* _INPUT DATA_:

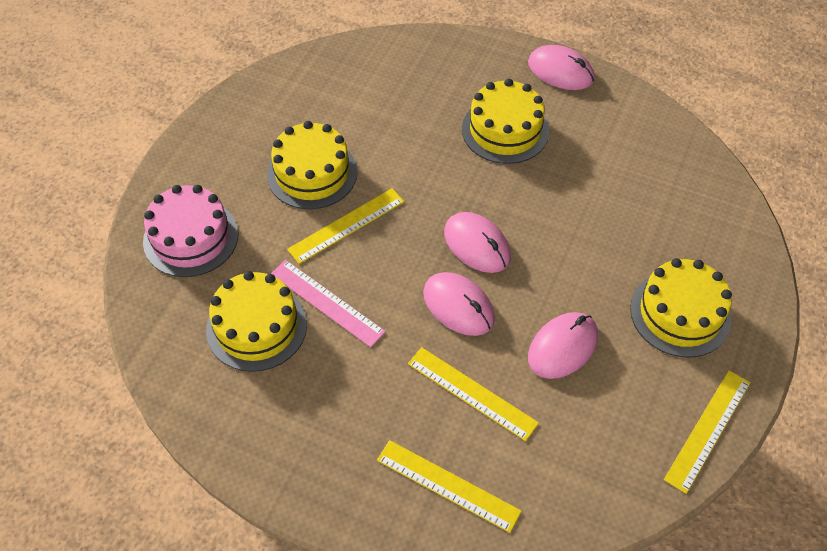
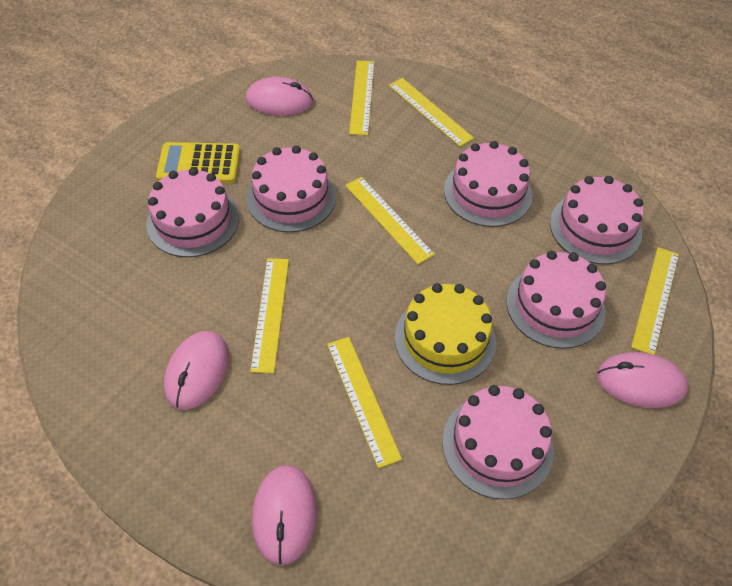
pink cake: [143,185,238,277] = 1 -> [147,167,239,257] [247,146,336,232] [442,385,554,500] [444,141,532,227] [507,251,606,349] [550,176,644,264] = 6
pink ruler: [271,260,386,347] = 1 -> none = 0
yellow cake: [206,271,307,372] [267,121,357,209] [462,79,549,164] [630,258,732,357] = 4 -> [395,283,496,385] = 1
yellow calculator: none = 0 -> [156,142,240,183] = 1
yellow ruler: [287,188,404,264] [377,440,522,533] [408,347,539,441] [664,371,751,494] = 4 -> [250,258,289,373] [327,337,402,468] [345,177,435,264] [349,61,374,136] [389,78,474,147] [631,247,679,355] = 6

* _WHAT IS EXPECTED_: Your answer must be an exact transcription of the lines from the one containing "yellow cake: [206,271,307,372]" through the last line of the records above, and nothing else.

* _PROBLEM SOLUTION_:
yellow cake: [206,271,307,372] [267,121,357,209] [462,79,549,164] [630,258,732,357] = 4 -> [395,283,496,385] = 1
yellow calculator: none = 0 -> [156,142,240,183] = 1
yellow ruler: [287,188,404,264] [377,440,522,533] [408,347,539,441] [664,371,751,494] = 4 -> [250,258,289,373] [327,337,402,468] [345,177,435,264] [349,61,374,136] [389,78,474,147] [631,247,679,355] = 6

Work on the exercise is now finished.